Description of the task >>
Every entry is to be returned as it stands, apart from the pictures.

-------- Exercise input

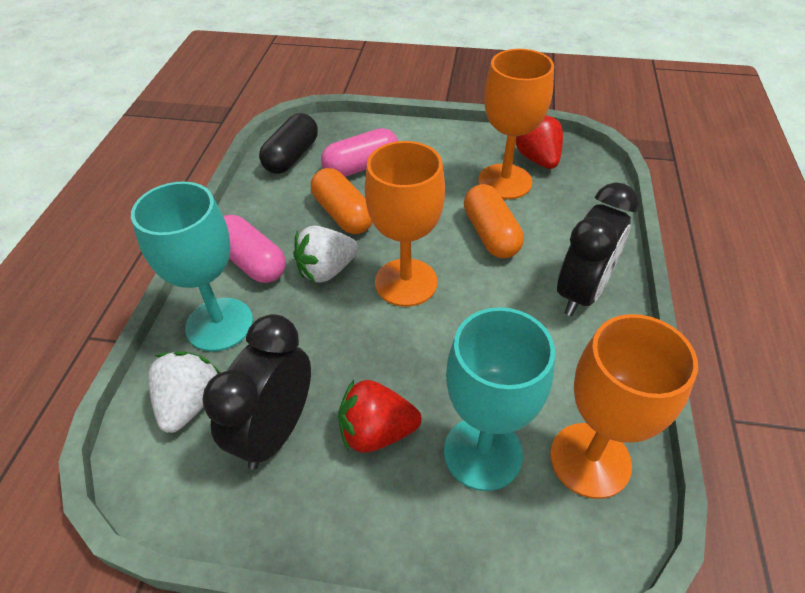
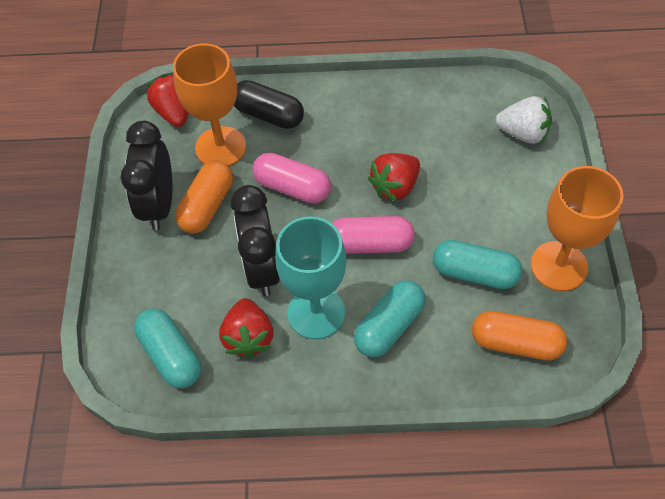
orange goblet: 3 -> 2
red strawberry: 2 -> 3
turquoise capsule: 0 -> 3
turquoise goblet: 2 -> 1
white strawberry: 2 -> 1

----------------

Response area >>
orange goblet: 3 -> 2
red strawberry: 2 -> 3
turquoise capsule: 0 -> 3
turquoise goblet: 2 -> 1
white strawberry: 2 -> 1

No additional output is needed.